----- Dataset entries
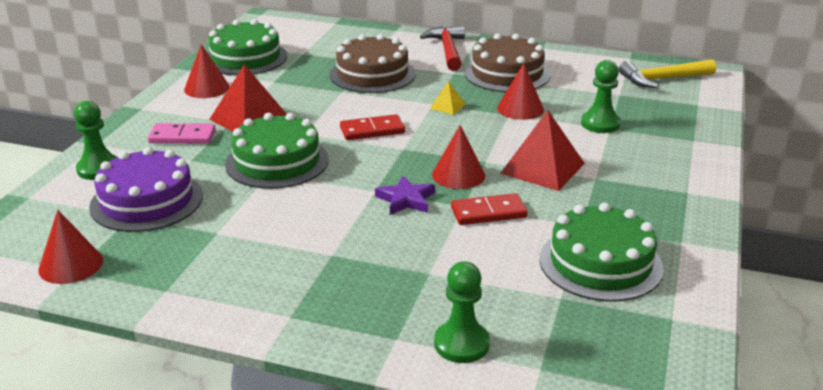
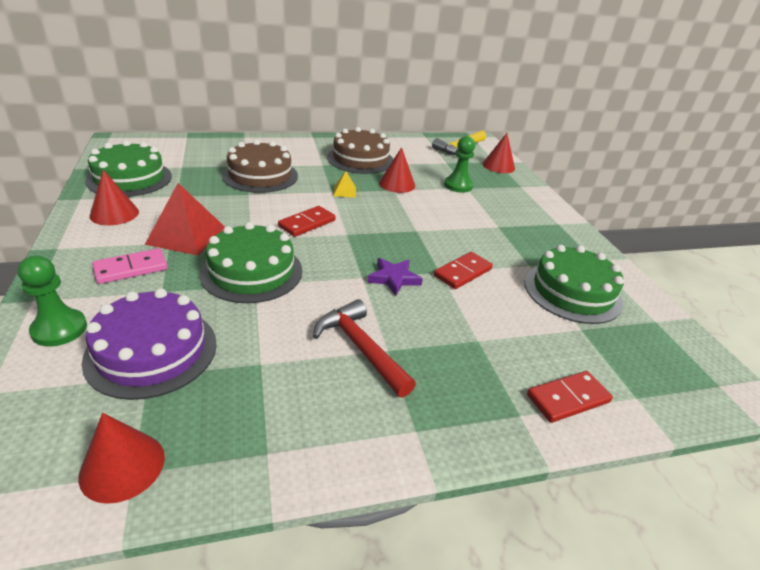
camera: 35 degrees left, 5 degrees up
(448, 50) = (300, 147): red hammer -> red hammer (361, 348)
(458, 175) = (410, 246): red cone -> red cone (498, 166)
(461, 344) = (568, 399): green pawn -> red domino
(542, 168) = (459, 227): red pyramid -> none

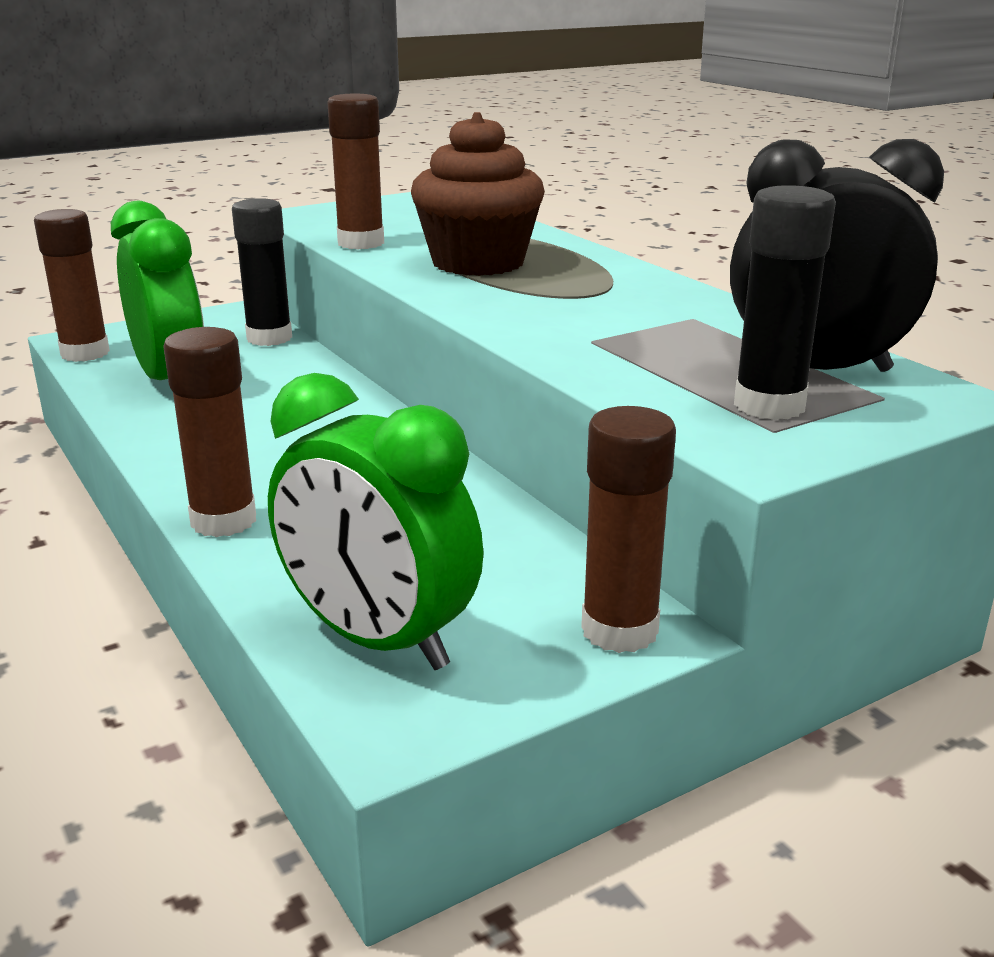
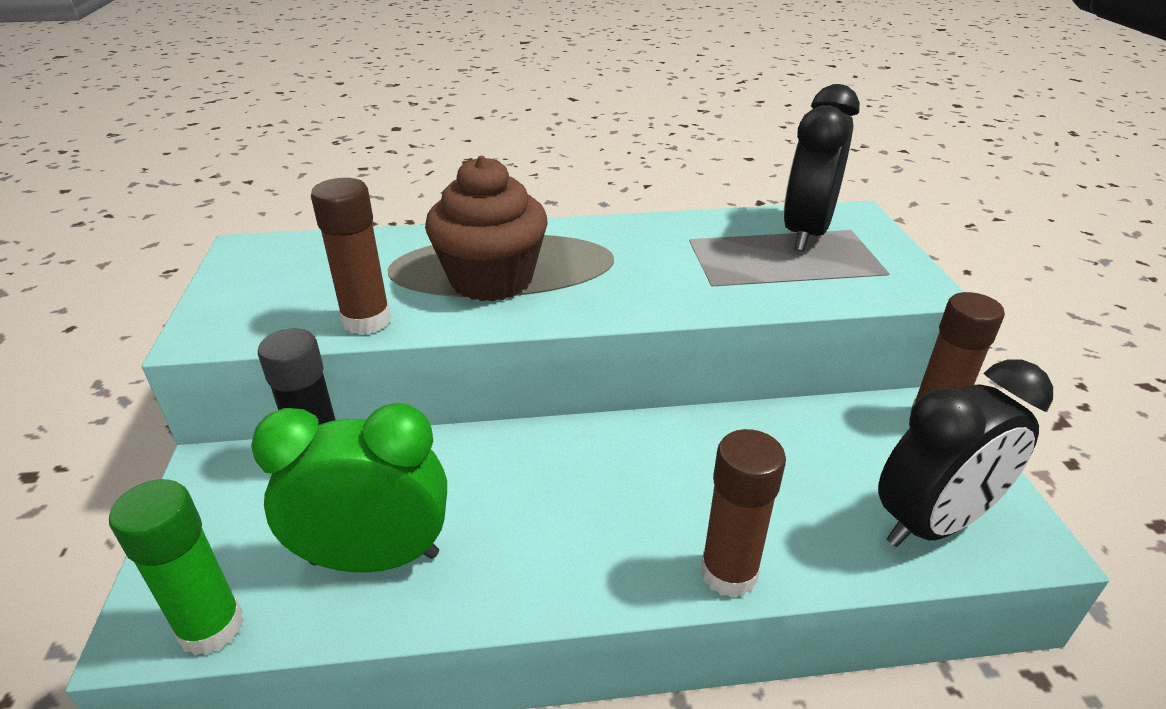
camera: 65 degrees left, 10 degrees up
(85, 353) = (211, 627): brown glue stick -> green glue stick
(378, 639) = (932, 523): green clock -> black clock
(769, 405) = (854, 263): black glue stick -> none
----------
Prompt: If a line in the records above has the word "left", copy it.

Answer for the task:
camera: 35 degrees left, 5 degrees up
camera: 65 degrees left, 10 degrees up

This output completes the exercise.